[Excerpted data Boundary: Start]
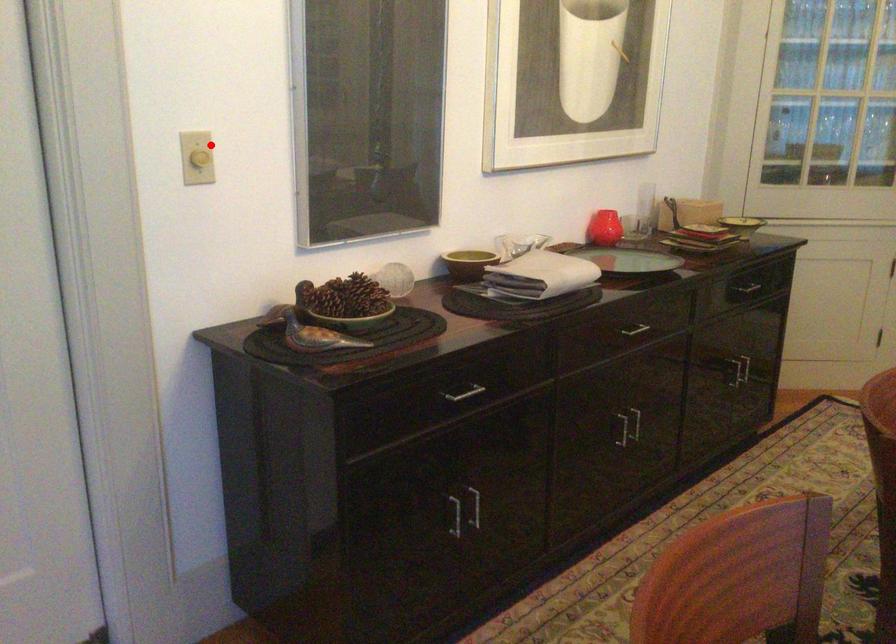
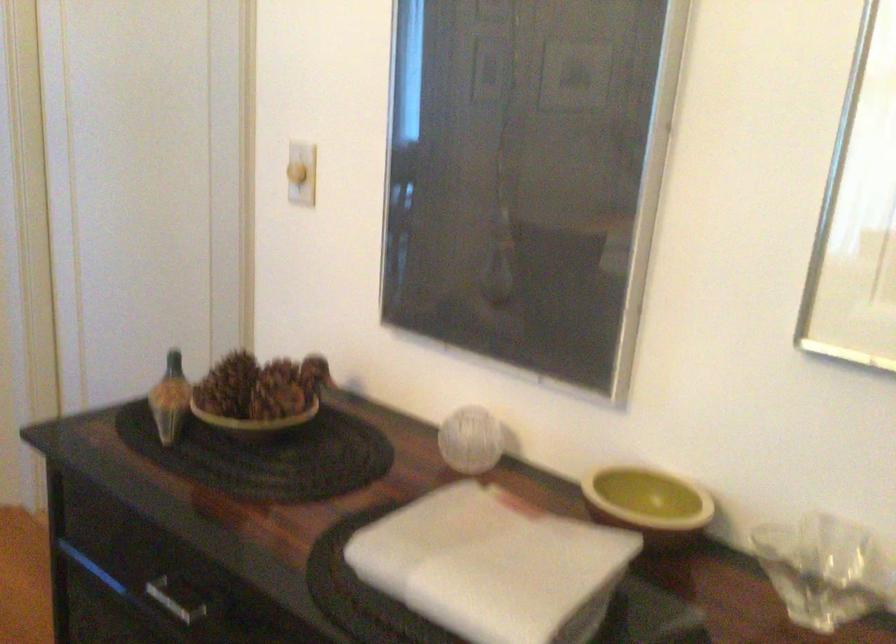
Question: I am providing you with two images of the same scene from different viewpoints. In image1, a red point is highlighted. Considering the same 3D point in image2, which of the following is correct?

Choices:
 (A) It is closer
 (B) It is farther

Answer: (A)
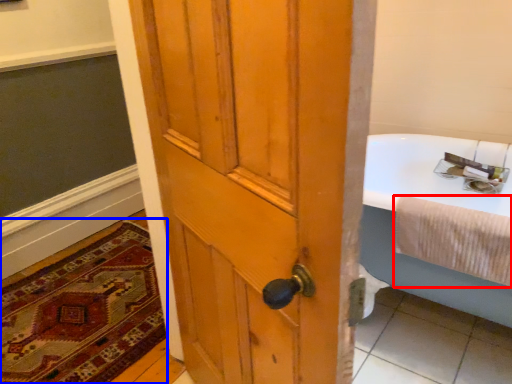
Question: Which object appears farthest to the camera in this image, bath towel (highlighted by a red box) or mat (highlighted by a blue box)?

Choices:
 (A) bath towel
 (B) mat

Answer: (B)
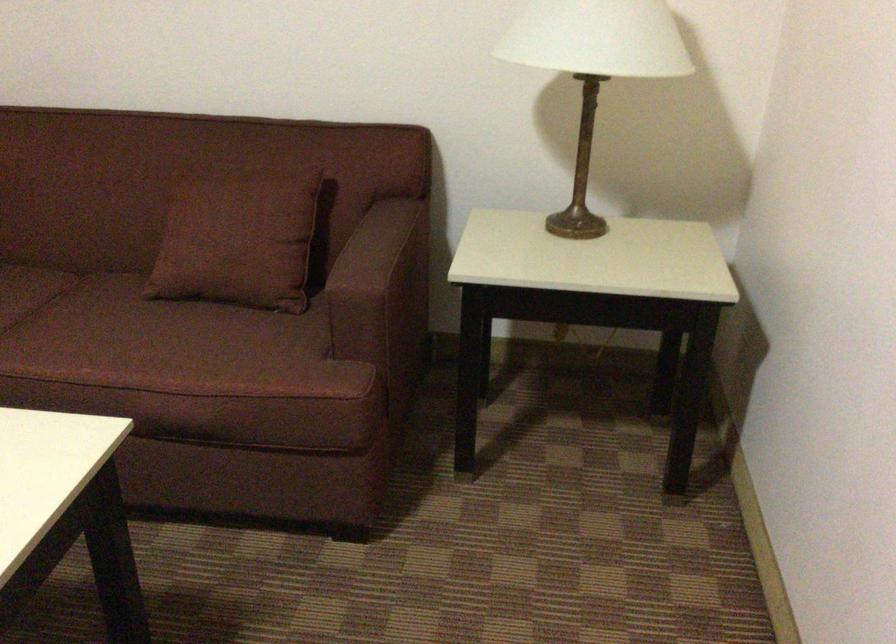
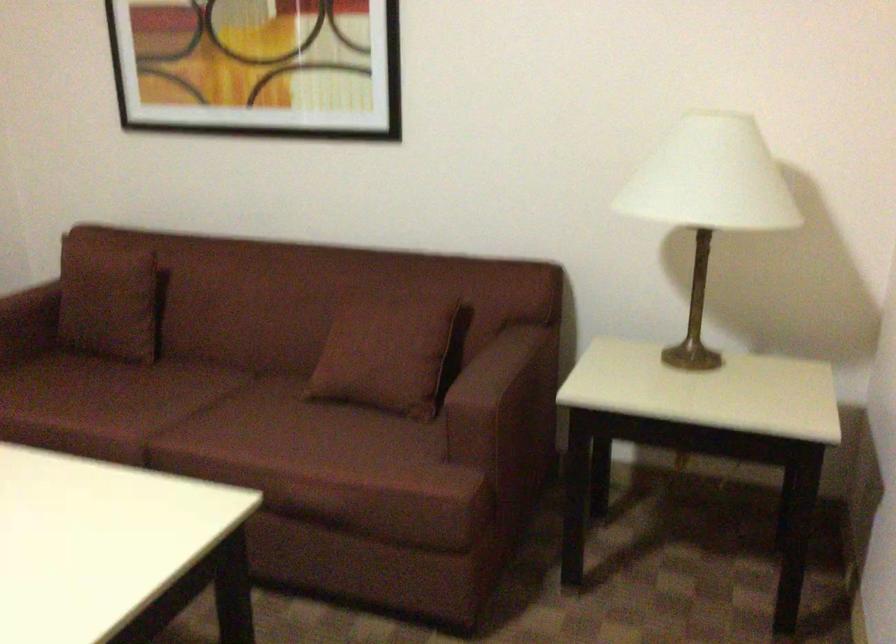
Question: The first image is from the beginning of the video and the second image is from the end. How did the camera likely rotate when shooting the video?

Choices:
 (A) Left
 (B) Right
 (C) Up
 (D) Down

Answer: (A)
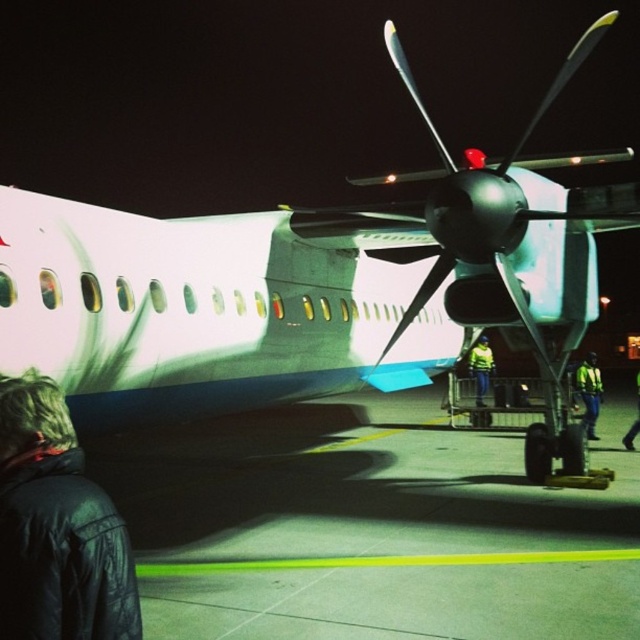
You are a pilot who needs to retrieve your keys from the yellow reflective vest at center. You are currently standing near the black leather jacket at lower left. Can you reach the vest without moving past the jacket?

The black leather jacket at lower left is closer to the viewer than the yellow reflective vest at center, so you would need to move past the jacket to reach the vest.

You are a pilot preparing to board the small propeller airplane at night. You notice two yellow reflective items at the lower right corner of your vision. Which one is shorter between the reflective yellow safety vest at lower right and the yellow reflective vest at lower right?

The reflective yellow safety vest at lower right is not as tall as the yellow reflective vest at lower right, so the reflective yellow safety vest at lower right is shorter.

You are a pilot preparing to board the airplane. You see the black leather jacket at lower left and the yellow reflective vest at center. Which item is closer to the airplane?

The yellow reflective vest at center is closer to the airplane because the black leather jacket at lower left is above it, meaning the vest is positioned lower and nearer to the aircraft.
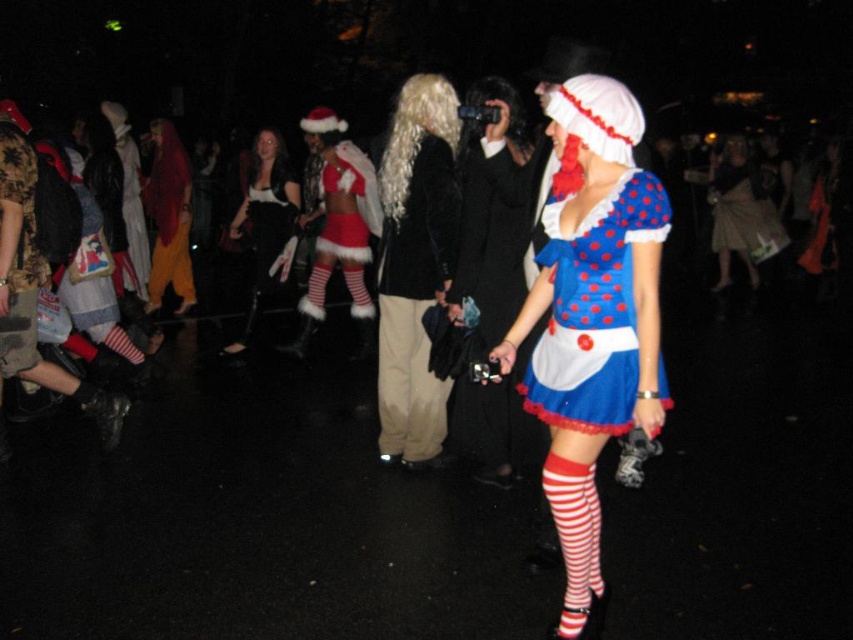
You are at the costume party and want to take a photo of the beige cotton pants at center and the blonde curly wig at center. Which one should you point your camera towards first if you are standing to the right of both objects?

You should point your camera towards the beige cotton pants at center first because it is to the left of the blonde curly wig at center, so when standing to the right, the beige cotton pants at center will be further to your left and thus require aiming in that direction first before adjusting to capture the blonde curly wig at center.

Consider the image. You are a photographer at the costume party. You need to capture a group photo of the beige cotton pants at center and velvet black dress at center. Which of the two requires a wider frame to fit properly?

The velvet black dress at center requires a wider frame because its width is greater than the beige cotton pants at center.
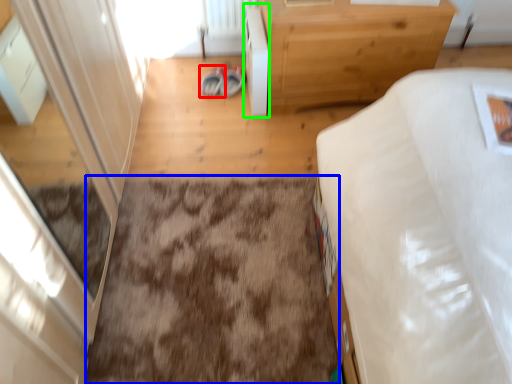
Question: Which object is the closest to the footwear (highlighted by a red box)? Choose among these: dirt (highlighted by a blue box) or cabinetry (highlighted by a green box).

Choices:
 (A) dirt
 (B) cabinetry

Answer: (B)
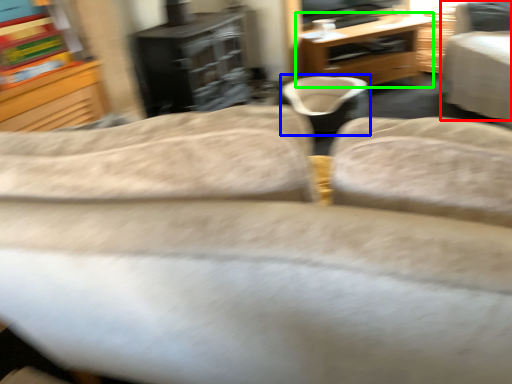
Question: Based on their relative distances, which object is nearer to chair (highlighted by a red box)? Choose from bean bag chair (highlighted by a blue box) and desk (highlighted by a green box).

Choices:
 (A) bean bag chair
 (B) desk

Answer: (A)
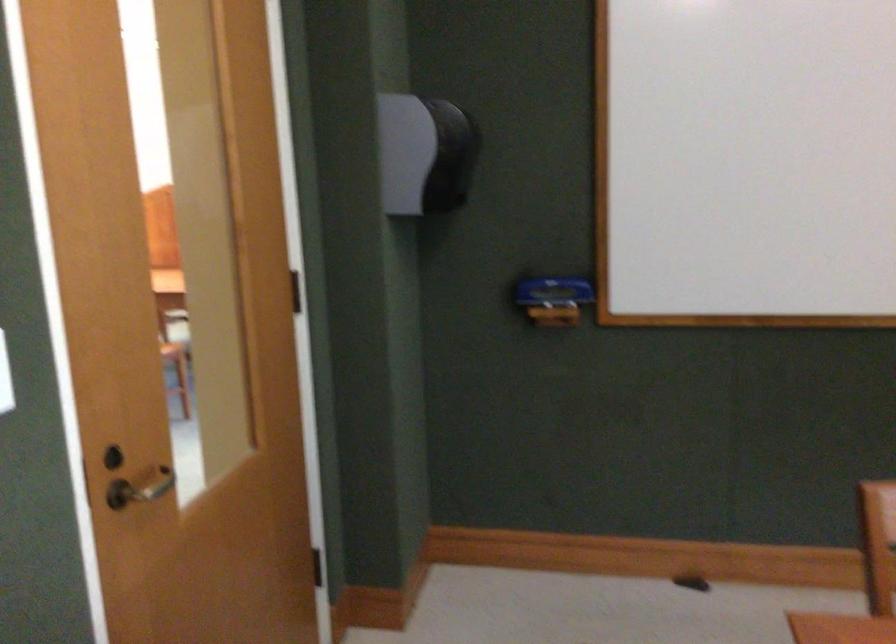
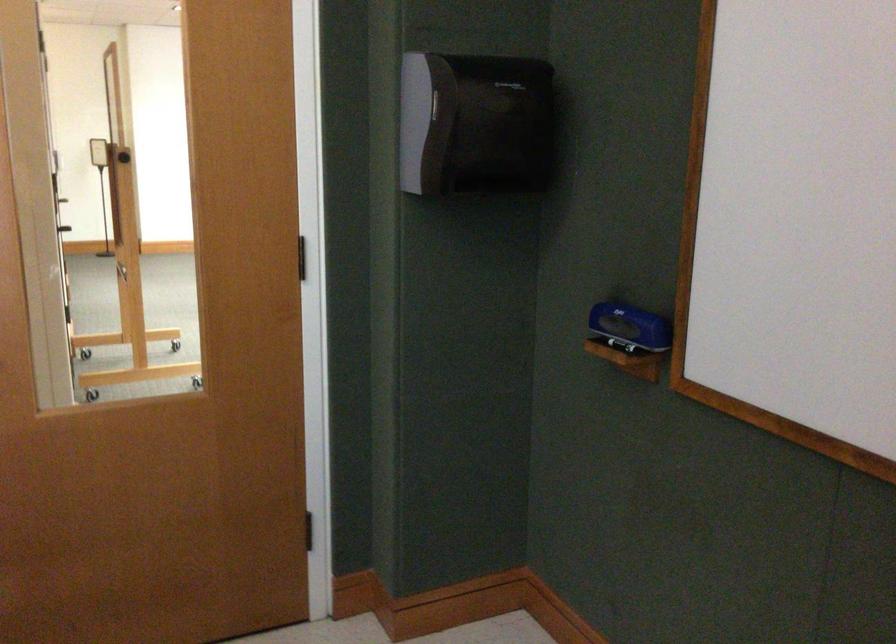
Find the pixel in the second image that matches the point at 572,292 in the first image.

(630, 327)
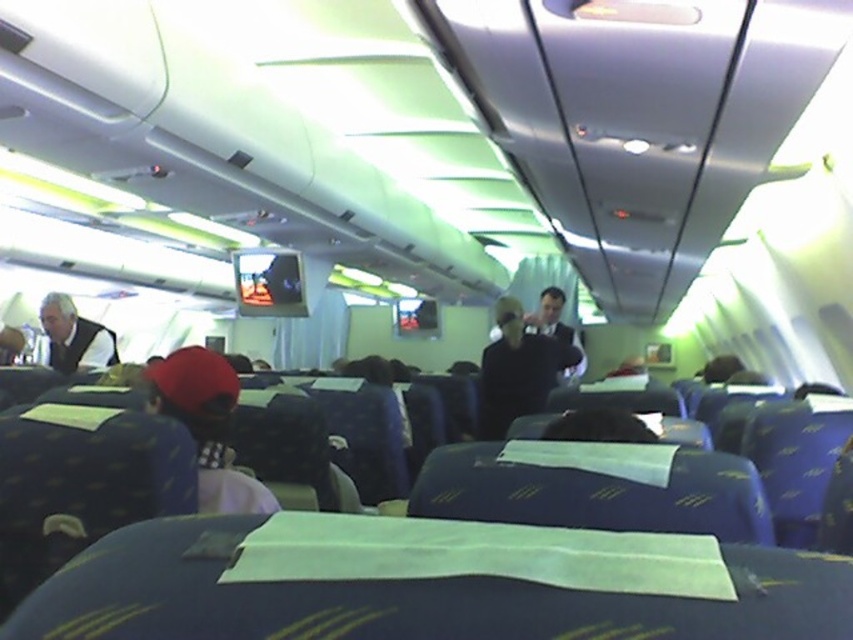
You are a flight attendant checking the overhead compartments. You notice two items in the aisle at center, a dark blue fabric jacket at center and a dark blue suit at center. Which item is closer to the floor?

The dark blue fabric jacket at center is located below the dark blue suit at center, so the dark blue fabric jacket at center is closer to the floor.

You are a flight attendant carrying a 10 feet long tray. You need to move through the airplane cabin and pass between the dark blue fabric jacket at center and the white shirt at left. Can your tray fit through the space between them?

The distance between the dark blue fabric jacket at center and the white shirt at left is 9.90 feet, which is slightly less than the 10 feet length of the tray. Therefore, the tray cannot fit through the space between them.

You are a flight attendant and you see a passenger wearing a white shirt at left and another wearing a red fabric cap at left. Which object is positioned more to the right side?

The red fabric cap at left is positioned to the right of the white shirt at left, so the red fabric cap at left is more to the right side.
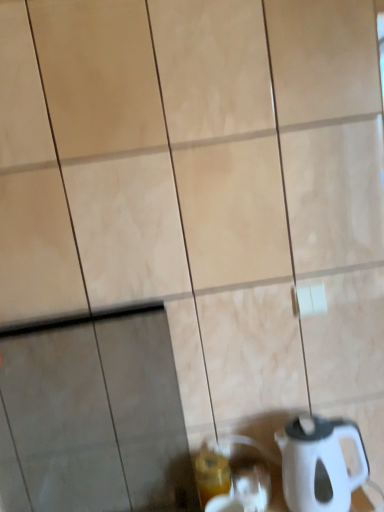
Question: In terms of width, does white plastic kettle at lower right look wider or thinner when compared to translucent glass beverage at lower center?

Choices:
 (A) thin
 (B) wide

Answer: (B)

Question: Considering the positions of point (347, 472) and point (200, 504), is point (347, 472) closer or farther from the camera than point (200, 504)?

Choices:
 (A) farther
 (B) closer

Answer: (B)

Question: From the image's perspective, is white plastic kettle at lower right positioned above or below translucent glass beverage at lower center?

Choices:
 (A) below
 (B) above

Answer: (B)

Question: Considering the positions of point (208, 464) and point (292, 480), is point (208, 464) closer or farther from the camera than point (292, 480)?

Choices:
 (A) closer
 (B) farther

Answer: (B)

Question: From the image's perspective, is translucent glass beverage at lower center located above or below white plastic kettle at lower right?

Choices:
 (A) above
 (B) below

Answer: (B)

Question: Do you think translucent glass beverage at lower center is within white plastic kettle at lower right, or outside of it?

Choices:
 (A) inside
 (B) outside

Answer: (B)

Question: From their relative heights in the image, would you say translucent glass beverage at lower center is taller or shorter than white plastic kettle at lower right?

Choices:
 (A) short
 (B) tall

Answer: (A)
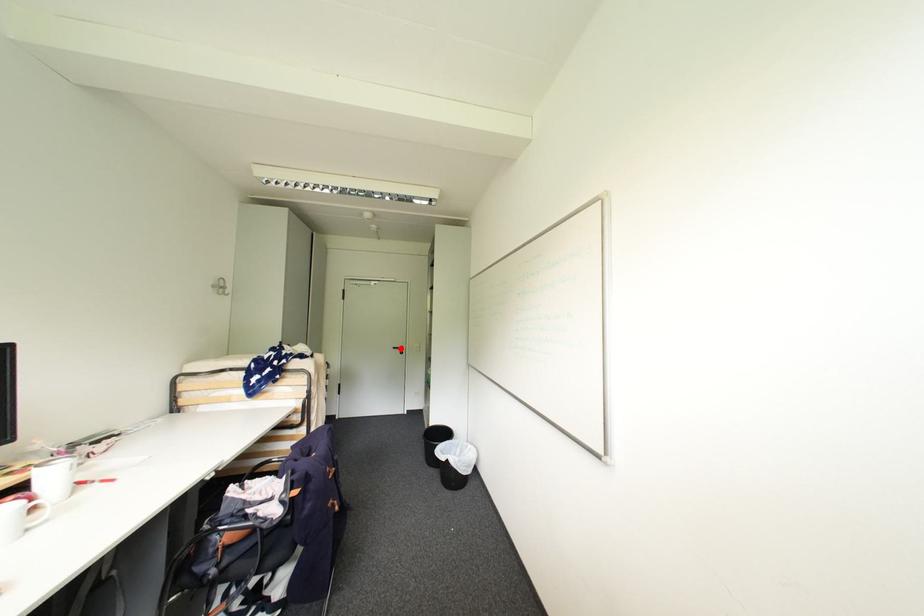
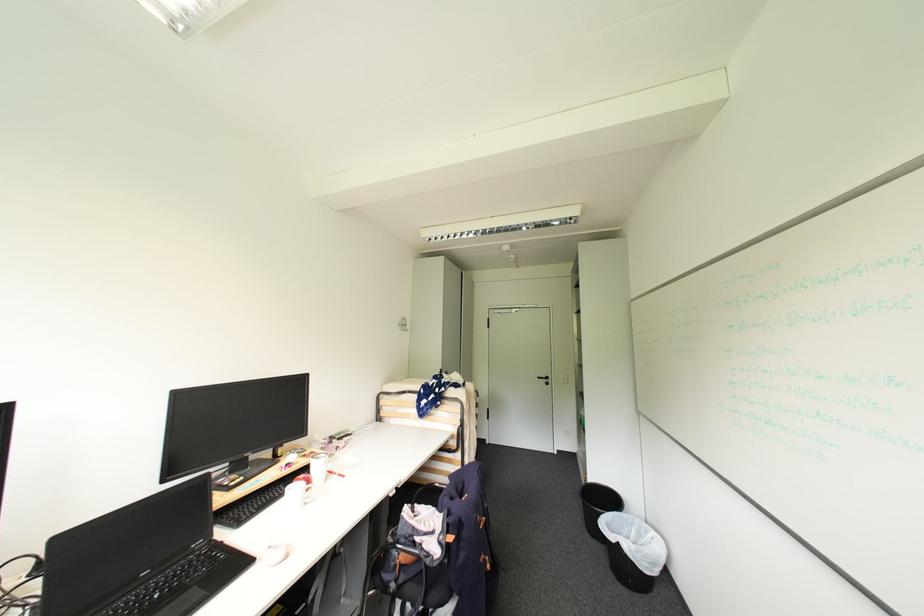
[Excerpted data Boundary: End]
## Goal of the exercise
How many lines in the material above contain the string "second", with case taken into account? Reply with the number only.

## Answer for the task
2